-- Work instructions --
Count the lines below that contain the word "HALL", and state only that number.

————————

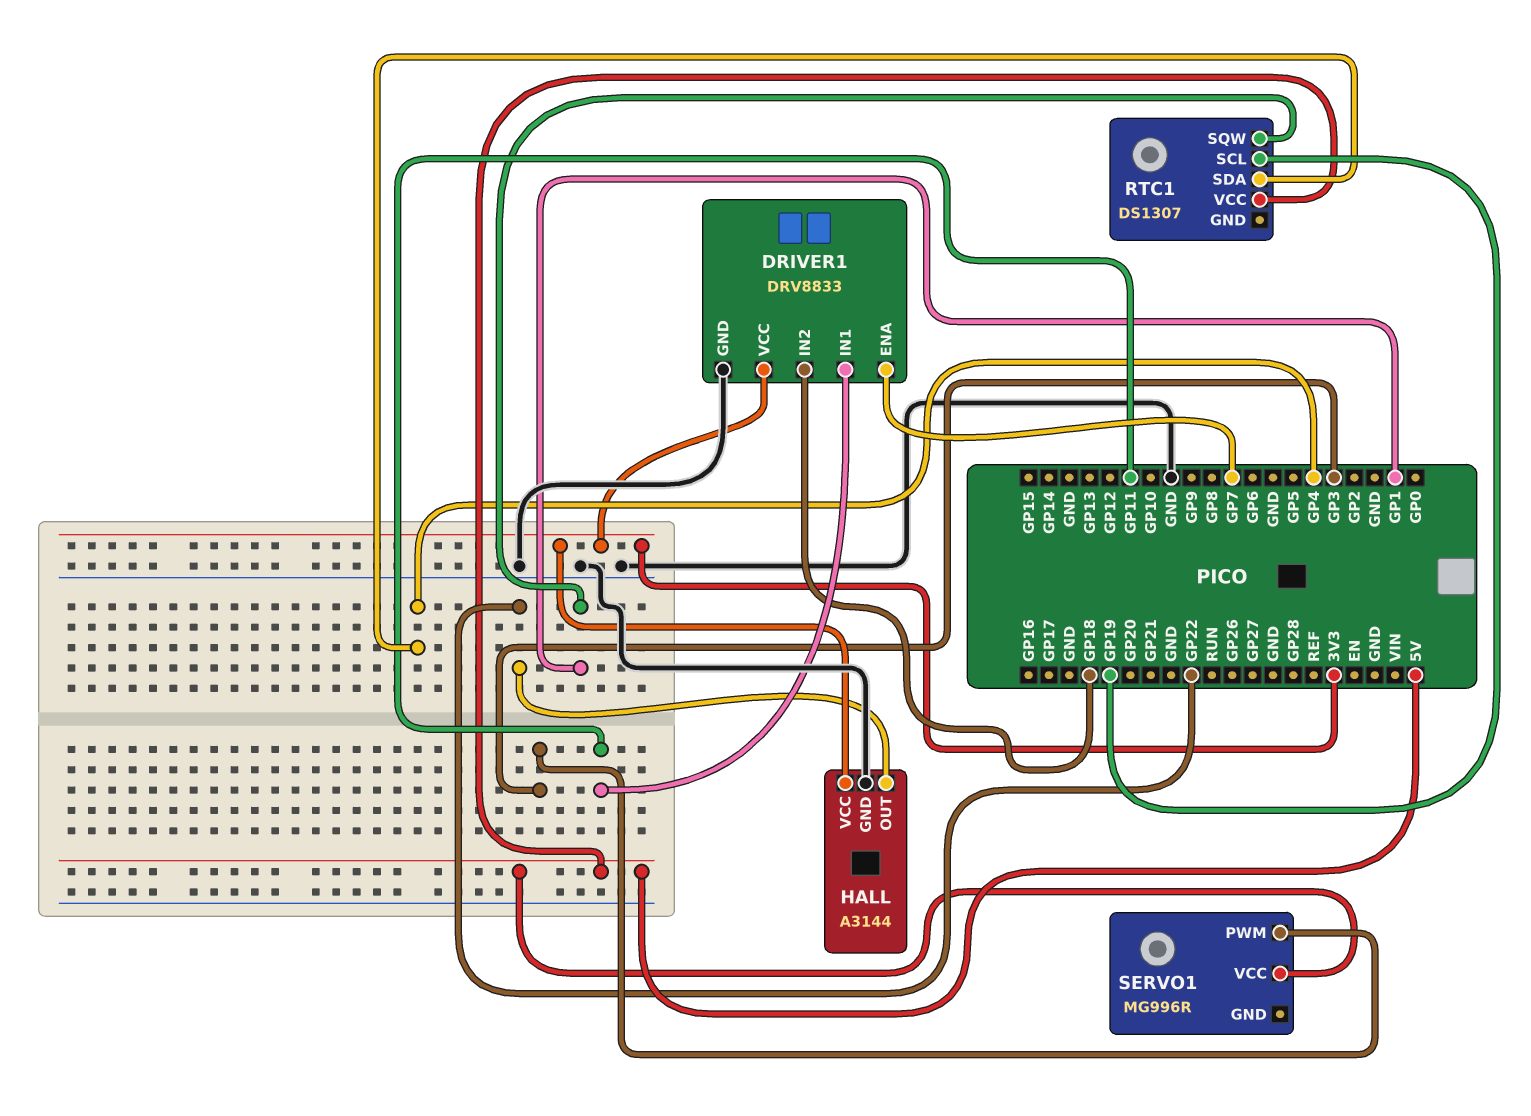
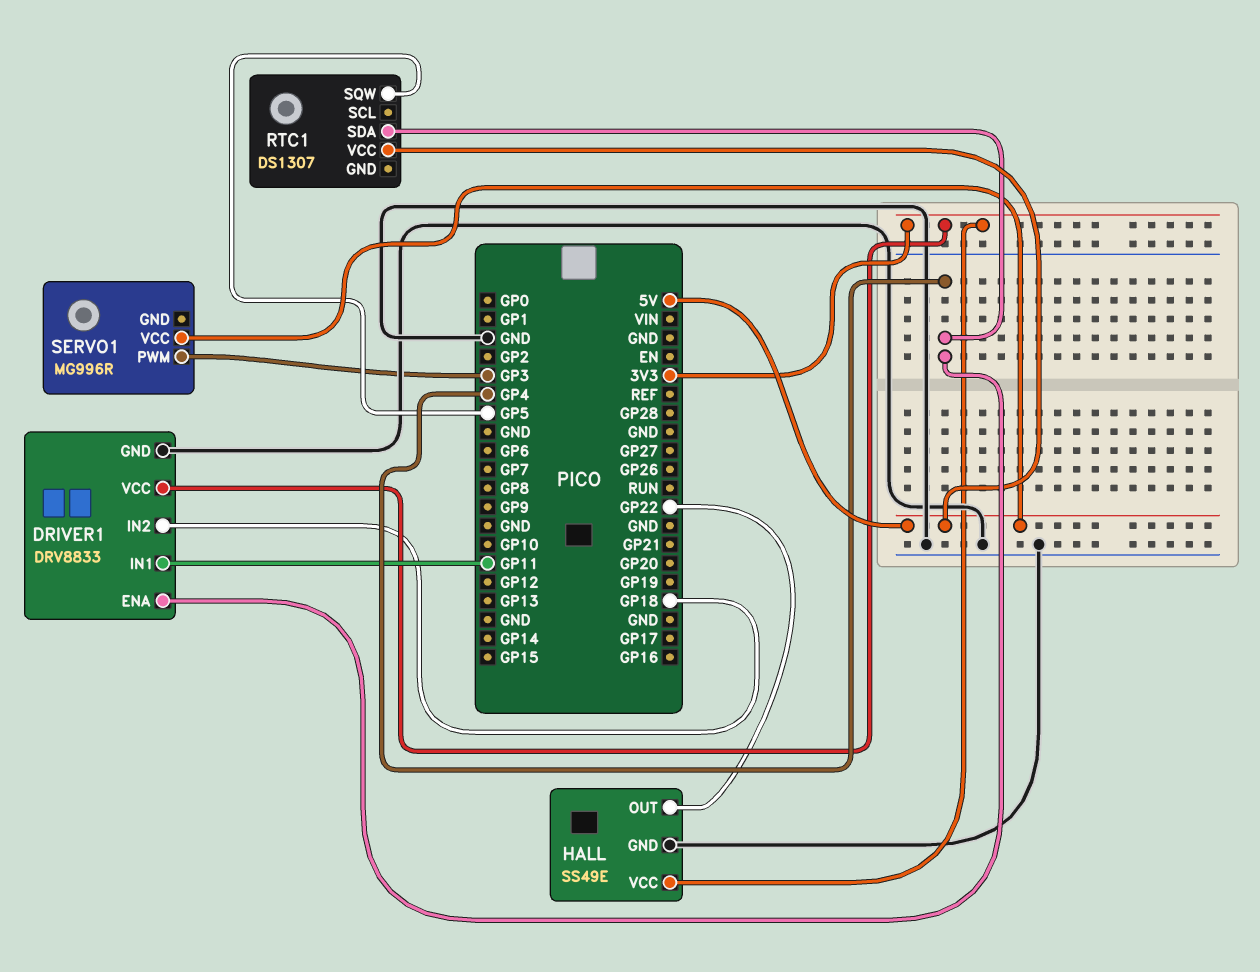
DRIVER1 pin ENA: GP7 -> GP4
HALL: A3144 -> SS49E
RTC1 pin SCL: GP19 -> none
RTC1 pin SQW: GP1 -> GP5

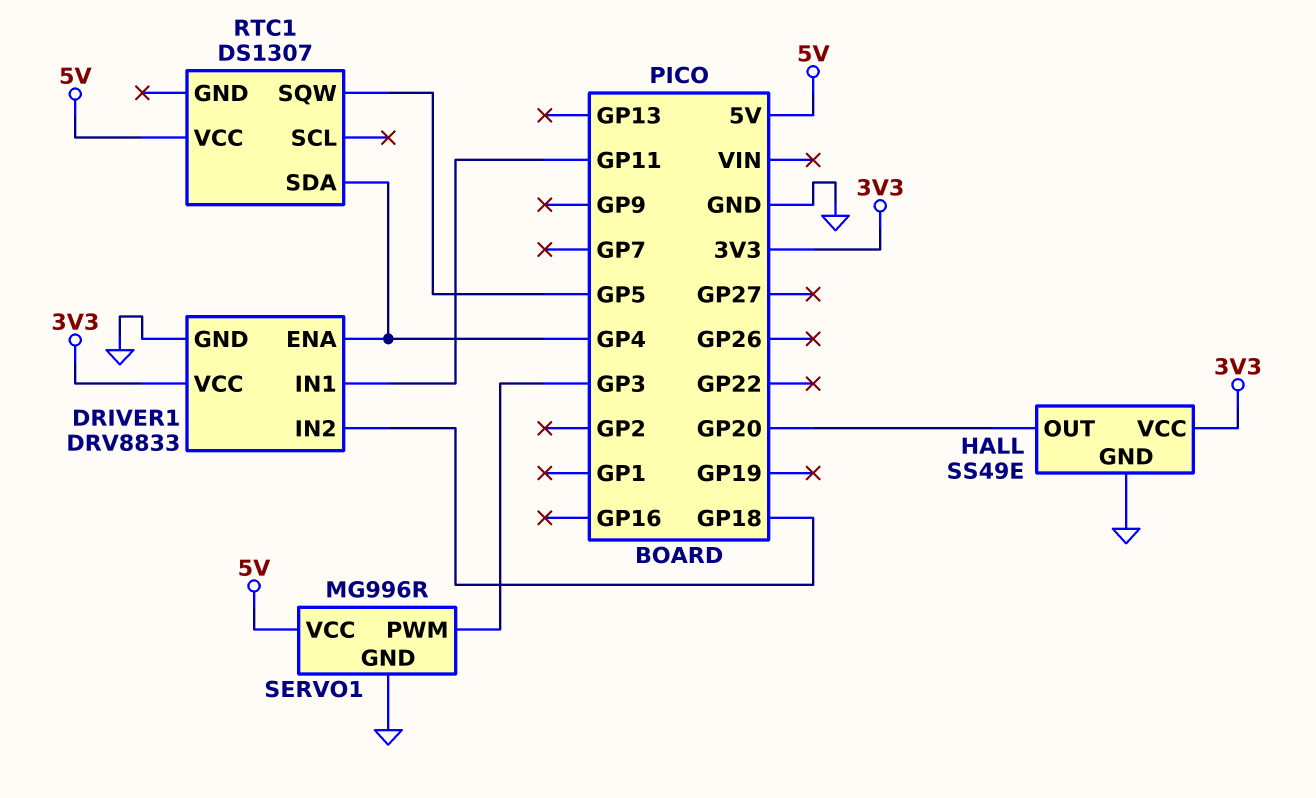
HALL pin OUT: GP22 -> GP20
SERVO1 pin GND: none -> GND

————————

-- Written solution --
2